>>>

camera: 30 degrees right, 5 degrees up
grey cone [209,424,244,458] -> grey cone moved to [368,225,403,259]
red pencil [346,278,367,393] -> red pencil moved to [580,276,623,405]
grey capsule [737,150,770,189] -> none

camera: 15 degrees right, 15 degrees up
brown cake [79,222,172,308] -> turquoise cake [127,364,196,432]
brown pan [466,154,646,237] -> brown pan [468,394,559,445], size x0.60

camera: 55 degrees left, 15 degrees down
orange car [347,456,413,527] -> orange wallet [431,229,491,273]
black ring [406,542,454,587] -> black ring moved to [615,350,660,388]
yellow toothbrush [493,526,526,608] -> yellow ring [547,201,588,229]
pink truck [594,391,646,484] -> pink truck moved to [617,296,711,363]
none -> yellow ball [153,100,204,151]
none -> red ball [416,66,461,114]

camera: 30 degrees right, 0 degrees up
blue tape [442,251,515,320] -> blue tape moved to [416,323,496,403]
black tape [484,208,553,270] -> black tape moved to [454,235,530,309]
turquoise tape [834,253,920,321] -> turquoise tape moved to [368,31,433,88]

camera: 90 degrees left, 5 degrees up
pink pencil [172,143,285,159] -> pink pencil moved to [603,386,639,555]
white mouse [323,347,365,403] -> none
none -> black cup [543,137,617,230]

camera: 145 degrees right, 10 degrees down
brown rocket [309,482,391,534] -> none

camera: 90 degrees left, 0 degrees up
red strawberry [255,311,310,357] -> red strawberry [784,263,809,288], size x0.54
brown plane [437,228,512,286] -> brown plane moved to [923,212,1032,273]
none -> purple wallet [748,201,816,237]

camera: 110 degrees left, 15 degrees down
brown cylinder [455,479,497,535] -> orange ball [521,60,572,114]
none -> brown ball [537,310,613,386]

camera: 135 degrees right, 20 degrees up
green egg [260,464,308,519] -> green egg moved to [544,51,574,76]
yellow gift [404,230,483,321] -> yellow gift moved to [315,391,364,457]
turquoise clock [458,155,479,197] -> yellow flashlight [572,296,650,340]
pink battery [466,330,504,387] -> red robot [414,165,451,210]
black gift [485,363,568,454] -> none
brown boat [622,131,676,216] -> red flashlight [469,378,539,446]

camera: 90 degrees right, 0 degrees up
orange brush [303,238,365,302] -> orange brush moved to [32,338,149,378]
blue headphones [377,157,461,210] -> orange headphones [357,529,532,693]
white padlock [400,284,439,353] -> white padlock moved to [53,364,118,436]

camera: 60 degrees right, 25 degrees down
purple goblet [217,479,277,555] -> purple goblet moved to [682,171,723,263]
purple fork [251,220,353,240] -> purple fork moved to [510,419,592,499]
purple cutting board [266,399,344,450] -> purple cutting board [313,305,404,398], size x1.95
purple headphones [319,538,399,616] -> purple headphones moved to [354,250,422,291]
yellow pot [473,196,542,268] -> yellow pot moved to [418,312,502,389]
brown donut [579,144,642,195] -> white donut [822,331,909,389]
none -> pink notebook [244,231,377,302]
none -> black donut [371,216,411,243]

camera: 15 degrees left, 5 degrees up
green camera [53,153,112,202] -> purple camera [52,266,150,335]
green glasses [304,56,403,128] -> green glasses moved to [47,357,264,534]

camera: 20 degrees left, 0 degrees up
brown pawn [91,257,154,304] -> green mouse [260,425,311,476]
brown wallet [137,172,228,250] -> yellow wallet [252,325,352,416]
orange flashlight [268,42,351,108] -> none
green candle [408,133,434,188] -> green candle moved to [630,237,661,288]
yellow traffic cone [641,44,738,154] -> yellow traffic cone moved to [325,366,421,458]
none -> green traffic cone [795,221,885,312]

<<<

=== What the task requires ===
Copy each line of the data above exactly as it appears.

=== Response to this task ===
camera: 30 degrees right, 5 degrees up
grey cone [209,424,244,458] -> grey cone moved to [368,225,403,259]
red pencil [346,278,367,393] -> red pencil moved to [580,276,623,405]
grey capsule [737,150,770,189] -> none

camera: 15 degrees right, 15 degrees up
brown cake [79,222,172,308] -> turquoise cake [127,364,196,432]
brown pan [466,154,646,237] -> brown pan [468,394,559,445], size x0.60

camera: 55 degrees left, 15 degrees down
orange car [347,456,413,527] -> orange wallet [431,229,491,273]
black ring [406,542,454,587] -> black ring moved to [615,350,660,388]
yellow toothbrush [493,526,526,608] -> yellow ring [547,201,588,229]
pink truck [594,391,646,484] -> pink truck moved to [617,296,711,363]
none -> yellow ball [153,100,204,151]
none -> red ball [416,66,461,114]

camera: 30 degrees right, 0 degrees up
blue tape [442,251,515,320] -> blue tape moved to [416,323,496,403]
black tape [484,208,553,270] -> black tape moved to [454,235,530,309]
turquoise tape [834,253,920,321] -> turquoise tape moved to [368,31,433,88]

camera: 90 degrees left, 5 degrees up
pink pencil [172,143,285,159] -> pink pencil moved to [603,386,639,555]
white mouse [323,347,365,403] -> none
none -> black cup [543,137,617,230]

camera: 145 degrees right, 10 degrees down
brown rocket [309,482,391,534] -> none

camera: 90 degrees left, 0 degrees up
red strawberry [255,311,310,357] -> red strawberry [784,263,809,288], size x0.54
brown plane [437,228,512,286] -> brown plane moved to [923,212,1032,273]
none -> purple wallet [748,201,816,237]

camera: 110 degrees left, 15 degrees down
brown cylinder [455,479,497,535] -> orange ball [521,60,572,114]
none -> brown ball [537,310,613,386]

camera: 135 degrees right, 20 degrees up
green egg [260,464,308,519] -> green egg moved to [544,51,574,76]
yellow gift [404,230,483,321] -> yellow gift moved to [315,391,364,457]
turquoise clock [458,155,479,197] -> yellow flashlight [572,296,650,340]
pink battery [466,330,504,387] -> red robot [414,165,451,210]
black gift [485,363,568,454] -> none
brown boat [622,131,676,216] -> red flashlight [469,378,539,446]

camera: 90 degrees right, 0 degrees up
orange brush [303,238,365,302] -> orange brush moved to [32,338,149,378]
blue headphones [377,157,461,210] -> orange headphones [357,529,532,693]
white padlock [400,284,439,353] -> white padlock moved to [53,364,118,436]

camera: 60 degrees right, 25 degrees down
purple goblet [217,479,277,555] -> purple goblet moved to [682,171,723,263]
purple fork [251,220,353,240] -> purple fork moved to [510,419,592,499]
purple cutting board [266,399,344,450] -> purple cutting board [313,305,404,398], size x1.95
purple headphones [319,538,399,616] -> purple headphones moved to [354,250,422,291]
yellow pot [473,196,542,268] -> yellow pot moved to [418,312,502,389]
brown donut [579,144,642,195] -> white donut [822,331,909,389]
none -> pink notebook [244,231,377,302]
none -> black donut [371,216,411,243]

camera: 15 degrees left, 5 degrees up
green camera [53,153,112,202] -> purple camera [52,266,150,335]
green glasses [304,56,403,128] -> green glasses moved to [47,357,264,534]

camera: 20 degrees left, 0 degrees up
brown pawn [91,257,154,304] -> green mouse [260,425,311,476]
brown wallet [137,172,228,250] -> yellow wallet [252,325,352,416]
orange flashlight [268,42,351,108] -> none
green candle [408,133,434,188] -> green candle moved to [630,237,661,288]
yellow traffic cone [641,44,738,154] -> yellow traffic cone moved to [325,366,421,458]
none -> green traffic cone [795,221,885,312]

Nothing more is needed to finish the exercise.